Lay out every line of the records below as a JSON list of strings, one string per line, with blank lines left out. Leave the pictures out of the answer.

---------- PROVIDED RECORDS ----------

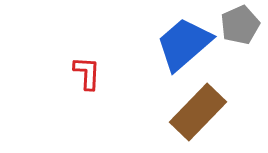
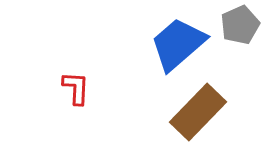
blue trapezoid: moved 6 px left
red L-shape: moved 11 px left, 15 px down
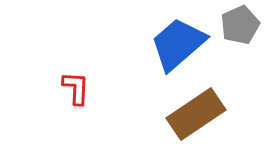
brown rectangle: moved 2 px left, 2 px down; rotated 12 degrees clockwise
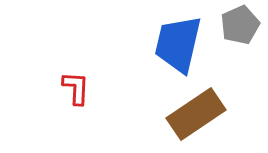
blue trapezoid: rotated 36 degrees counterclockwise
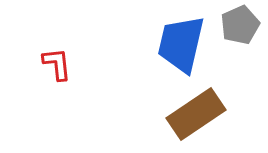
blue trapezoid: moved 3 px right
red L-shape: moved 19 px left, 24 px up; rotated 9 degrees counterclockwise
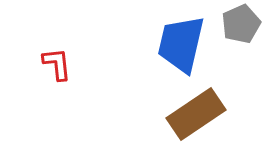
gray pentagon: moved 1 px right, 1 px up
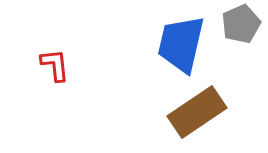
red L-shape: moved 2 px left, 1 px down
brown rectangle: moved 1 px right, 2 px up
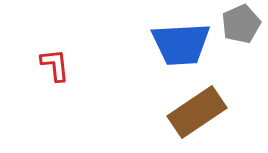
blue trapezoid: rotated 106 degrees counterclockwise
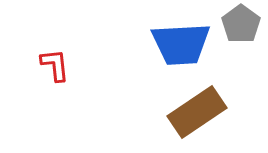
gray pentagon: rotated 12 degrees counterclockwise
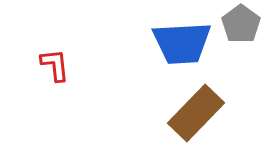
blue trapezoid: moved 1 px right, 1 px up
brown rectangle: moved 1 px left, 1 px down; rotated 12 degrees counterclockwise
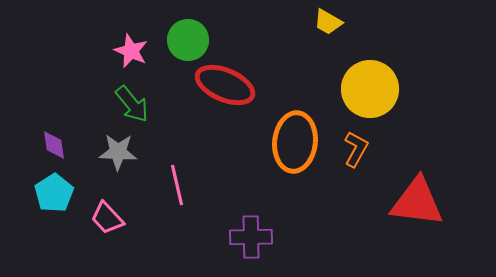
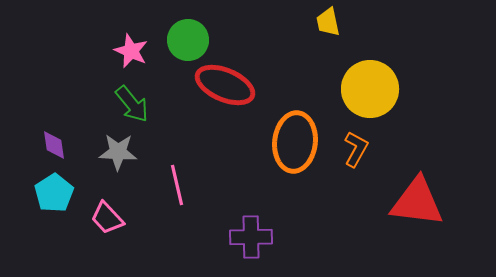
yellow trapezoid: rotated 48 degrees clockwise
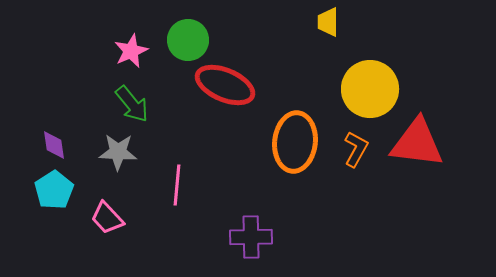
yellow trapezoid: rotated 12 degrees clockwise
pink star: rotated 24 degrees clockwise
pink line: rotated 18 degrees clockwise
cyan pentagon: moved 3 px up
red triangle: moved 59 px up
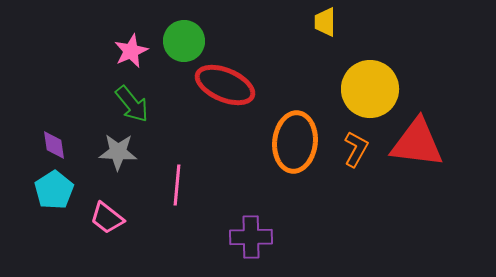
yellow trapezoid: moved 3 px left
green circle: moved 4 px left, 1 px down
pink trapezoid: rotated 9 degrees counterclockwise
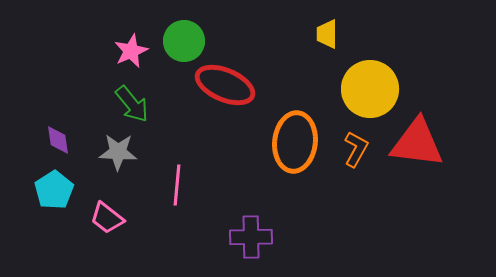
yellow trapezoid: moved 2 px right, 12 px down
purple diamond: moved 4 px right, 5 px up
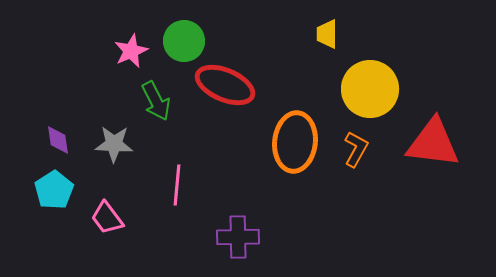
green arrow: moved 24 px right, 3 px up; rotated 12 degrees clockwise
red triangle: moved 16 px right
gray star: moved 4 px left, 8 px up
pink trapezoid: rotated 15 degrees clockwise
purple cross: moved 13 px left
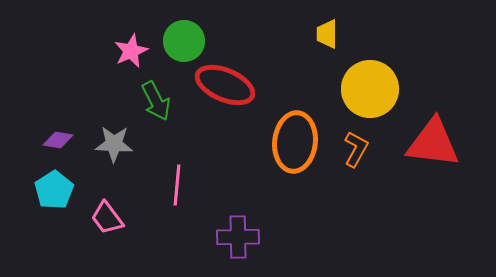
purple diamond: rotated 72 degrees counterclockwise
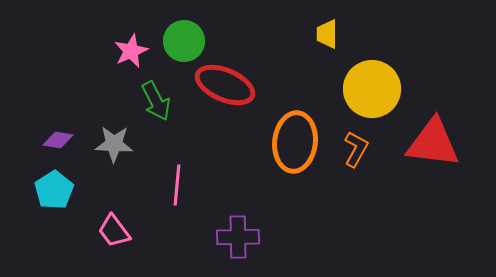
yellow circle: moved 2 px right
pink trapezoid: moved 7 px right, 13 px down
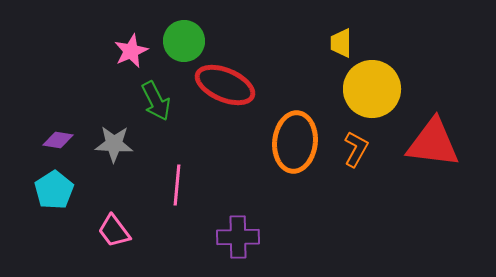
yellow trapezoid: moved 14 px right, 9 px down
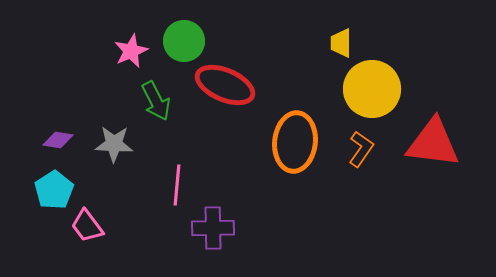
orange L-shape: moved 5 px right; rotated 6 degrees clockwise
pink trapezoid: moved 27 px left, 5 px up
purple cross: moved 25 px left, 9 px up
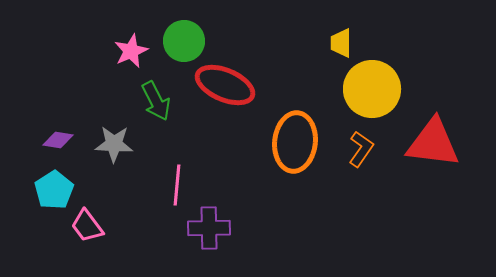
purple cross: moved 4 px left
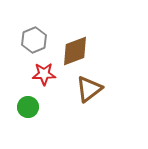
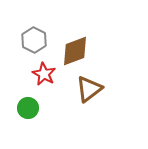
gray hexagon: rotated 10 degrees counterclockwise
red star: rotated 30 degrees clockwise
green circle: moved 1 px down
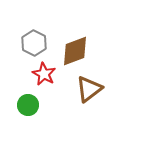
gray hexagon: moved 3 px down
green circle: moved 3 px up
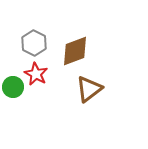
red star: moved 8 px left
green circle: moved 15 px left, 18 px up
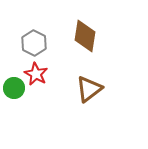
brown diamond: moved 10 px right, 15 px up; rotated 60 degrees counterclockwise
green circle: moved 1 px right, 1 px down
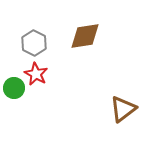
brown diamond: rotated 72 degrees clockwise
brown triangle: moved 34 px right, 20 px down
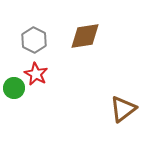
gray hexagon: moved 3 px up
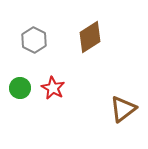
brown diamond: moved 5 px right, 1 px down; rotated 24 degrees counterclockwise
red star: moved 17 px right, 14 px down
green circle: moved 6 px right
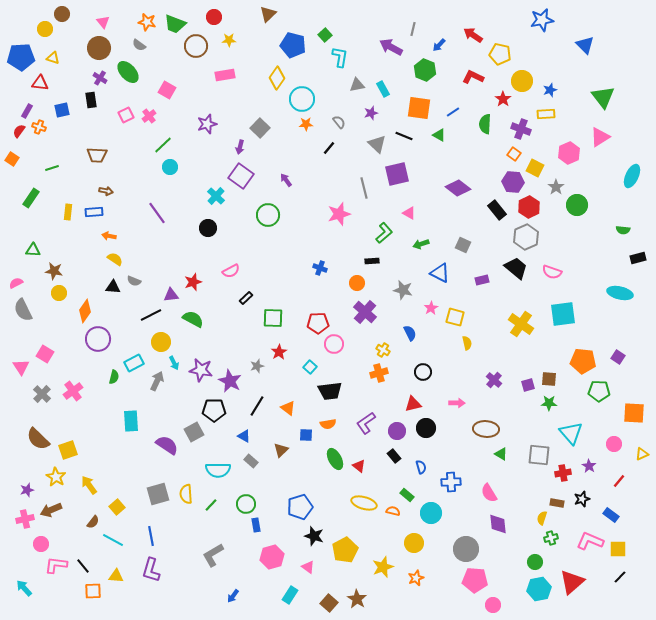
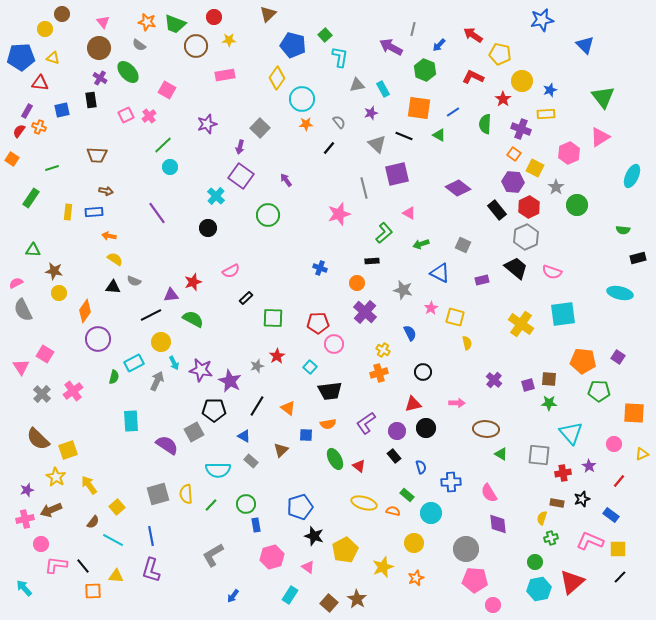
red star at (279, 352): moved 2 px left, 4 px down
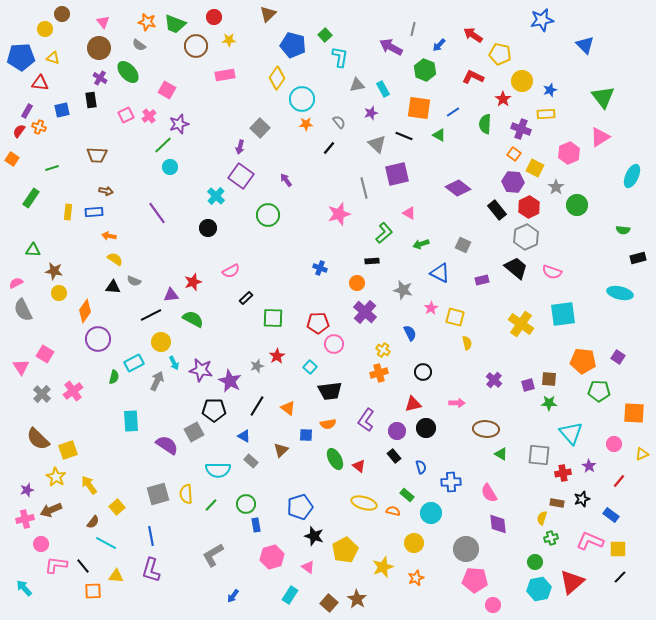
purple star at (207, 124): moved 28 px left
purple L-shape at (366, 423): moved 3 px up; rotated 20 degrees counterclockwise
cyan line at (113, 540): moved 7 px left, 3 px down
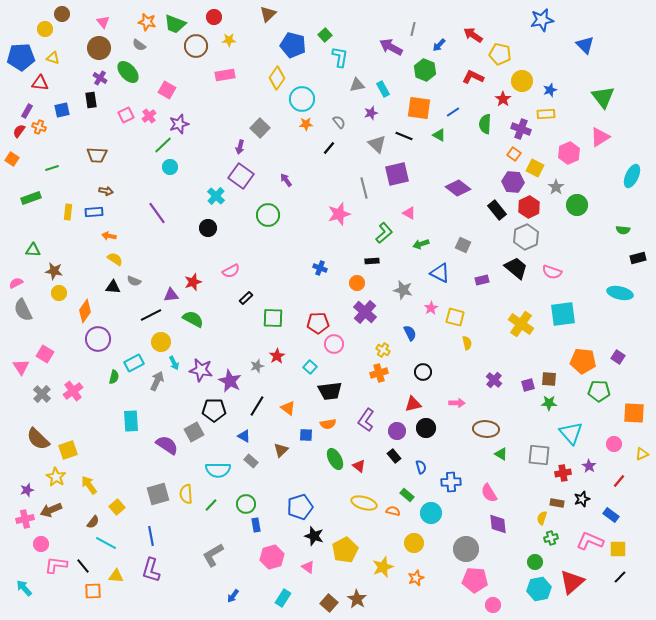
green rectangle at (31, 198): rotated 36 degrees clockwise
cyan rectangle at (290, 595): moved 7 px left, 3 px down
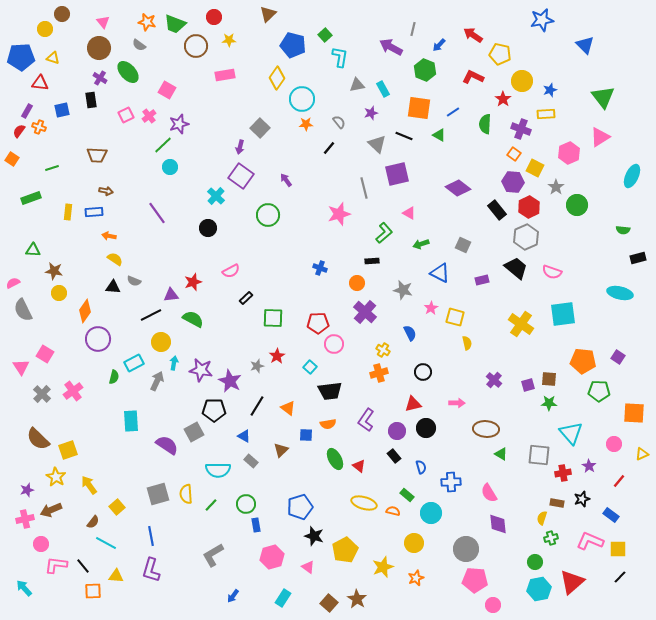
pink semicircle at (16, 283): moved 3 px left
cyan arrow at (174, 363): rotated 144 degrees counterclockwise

----------

_CORRECT RESPONSE_.
[
  "blue trapezoid: moved 6 px left",
  "red L-shape: moved 11 px left, 15 px down",
  "brown rectangle: moved 2 px left, 2 px down; rotated 12 degrees clockwise",
  "blue trapezoid: rotated 36 degrees counterclockwise",
  "blue trapezoid: moved 3 px right",
  "red L-shape: moved 19 px left, 24 px up; rotated 9 degrees counterclockwise",
  "gray pentagon: moved 1 px right, 1 px up",
  "red L-shape: moved 2 px left, 1 px down",
  "brown rectangle: moved 1 px right, 2 px up",
  "blue trapezoid: rotated 106 degrees counterclockwise",
  "gray pentagon: rotated 12 degrees counterclockwise",
  "blue trapezoid: moved 1 px right, 1 px up",
  "brown rectangle: moved 1 px left, 1 px down; rotated 12 degrees counterclockwise",
  "yellow trapezoid: rotated 48 degrees clockwise",
  "yellow trapezoid: rotated 12 degrees clockwise",
  "pink star: rotated 24 degrees clockwise",
  "pink line: rotated 18 degrees clockwise",
  "cyan pentagon: moved 3 px up",
  "red triangle: moved 59 px up",
  "yellow trapezoid: moved 3 px left",
  "green circle: moved 4 px left, 1 px down",
  "pink trapezoid: rotated 9 degrees counterclockwise",
  "yellow trapezoid: moved 2 px right, 12 px down",
  "purple diamond: moved 4 px right, 5 px up",
  "green arrow: moved 24 px right, 3 px up; rotated 12 degrees clockwise",
  "red triangle: moved 16 px right",
  "gray star: moved 4 px left, 8 px up",
  "pink trapezoid: rotated 15 degrees clockwise",
  "purple cross: moved 13 px left",
  "purple diamond: rotated 72 degrees counterclockwise",
  "yellow circle: moved 2 px right",
  "pink trapezoid: moved 7 px right, 13 px down",
  "yellow trapezoid: moved 14 px right, 9 px down",
  "orange L-shape: moved 5 px right; rotated 6 degrees clockwise",
  "pink trapezoid: moved 27 px left, 5 px up",
  "purple cross: moved 25 px left, 9 px up",
  "purple cross: moved 4 px left",
  "gray hexagon: rotated 10 degrees counterclockwise",
  "red star: rotated 30 degrees clockwise",
  "green circle: moved 1 px down",
  "gray hexagon: moved 3 px down",
  "green circle: moved 3 px up",
  "red star: moved 8 px left",
  "green circle: moved 15 px left, 18 px up",
  "brown diamond: moved 10 px right, 15 px up; rotated 60 degrees counterclockwise",
  "green circle: moved 1 px right, 1 px down",
  "brown diamond: rotated 72 degrees clockwise",
  "brown triangle: moved 34 px right, 20 px down",
  "gray hexagon: moved 3 px up",
  "brown diamond: moved 5 px right, 1 px down; rotated 24 degrees counterclockwise",
  "red star: moved 17 px right, 14 px down",
  "green circle: moved 6 px right",
  "red star at (279, 352): moved 2 px left, 4 px down",
  "purple star at (207, 124): moved 28 px left",
  "purple L-shape at (366, 423): moved 3 px up; rotated 20 degrees counterclockwise",
  "cyan line at (113, 540): moved 7 px left, 3 px down",
  "green rectangle at (31, 198): rotated 36 degrees clockwise",
  "cyan rectangle at (290, 595): moved 7 px left, 3 px down",
  "pink semicircle at (16, 283): moved 3 px left",
  "cyan arrow at (174, 363): rotated 144 degrees counterclockwise"
]